▼▼▼
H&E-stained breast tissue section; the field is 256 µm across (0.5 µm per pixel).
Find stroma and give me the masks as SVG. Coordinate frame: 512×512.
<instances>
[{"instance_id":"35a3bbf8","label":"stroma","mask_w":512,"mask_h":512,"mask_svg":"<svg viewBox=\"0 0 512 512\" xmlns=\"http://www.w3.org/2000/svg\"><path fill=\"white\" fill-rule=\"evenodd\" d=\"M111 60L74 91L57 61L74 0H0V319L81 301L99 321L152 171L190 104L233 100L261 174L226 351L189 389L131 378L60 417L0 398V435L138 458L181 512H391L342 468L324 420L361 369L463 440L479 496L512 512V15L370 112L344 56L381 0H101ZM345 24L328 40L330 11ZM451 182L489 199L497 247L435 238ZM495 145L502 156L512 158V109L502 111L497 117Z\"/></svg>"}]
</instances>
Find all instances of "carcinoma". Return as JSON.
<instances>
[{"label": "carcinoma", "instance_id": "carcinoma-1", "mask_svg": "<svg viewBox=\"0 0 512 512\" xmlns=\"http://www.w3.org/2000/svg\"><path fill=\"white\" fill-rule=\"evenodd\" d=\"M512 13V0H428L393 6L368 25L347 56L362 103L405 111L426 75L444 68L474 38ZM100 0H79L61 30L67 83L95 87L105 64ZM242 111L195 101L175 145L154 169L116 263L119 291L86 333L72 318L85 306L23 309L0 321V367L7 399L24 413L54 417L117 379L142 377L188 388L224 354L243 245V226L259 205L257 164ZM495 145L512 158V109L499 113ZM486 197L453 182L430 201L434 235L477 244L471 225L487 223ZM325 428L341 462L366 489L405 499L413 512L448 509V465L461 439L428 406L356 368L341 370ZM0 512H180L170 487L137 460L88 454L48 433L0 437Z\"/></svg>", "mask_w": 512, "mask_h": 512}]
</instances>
▲▲▲
- **Required task**
Set down all of the records shown above once more, exactly.

- **Answer for this exercise**
H&E-stained breast tissue section; the field is 256 µm across (0.5 µm per pixel).
Find stroma and give me the masks as SVG. Coordinate frame: 512×512.
<instances>
[{"instance_id":"35a3bbf8","label":"stroma","mask_w":512,"mask_h":512,"mask_svg":"<svg viewBox=\"0 0 512 512\" xmlns=\"http://www.w3.org/2000/svg\"><path fill=\"white\" fill-rule=\"evenodd\" d=\"M111 60L74 91L57 61L74 0H0V319L81 301L99 321L152 171L190 104L233 100L261 174L226 351L189 389L131 378L60 417L0 398V435L138 458L181 512H391L342 468L324 420L361 369L463 440L479 496L512 512V15L370 112L344 56L381 0H101ZM345 24L328 40L330 11ZM451 182L489 199L497 247L435 238ZM495 145L502 156L512 158V109L502 111L497 117Z\"/></svg>"}]
</instances>
Find all instances of "carcinoma". Return as JSON.
<instances>
[{"label": "carcinoma", "instance_id": "carcinoma-1", "mask_svg": "<svg viewBox=\"0 0 512 512\" xmlns=\"http://www.w3.org/2000/svg\"><path fill=\"white\" fill-rule=\"evenodd\" d=\"M512 13V0H428L393 6L368 25L347 56L362 103L405 111L426 75L444 68L474 38ZM100 0H79L61 30L67 83L95 87L105 64ZM242 111L195 101L175 145L154 169L116 263L119 291L86 333L72 318L85 306L23 309L0 321V367L7 399L24 413L54 417L117 379L142 377L188 388L224 354L243 245V226L259 205L257 164ZM495 145L512 158V109L499 113ZM486 197L453 182L430 201L434 235L477 244L471 225L487 223ZM325 428L341 462L366 489L405 499L413 512L448 509V465L461 439L428 406L356 368L341 370ZM0 512H180L170 487L137 460L88 454L48 433L0 437Z\"/></svg>", "mask_w": 512, "mask_h": 512}]
</instances>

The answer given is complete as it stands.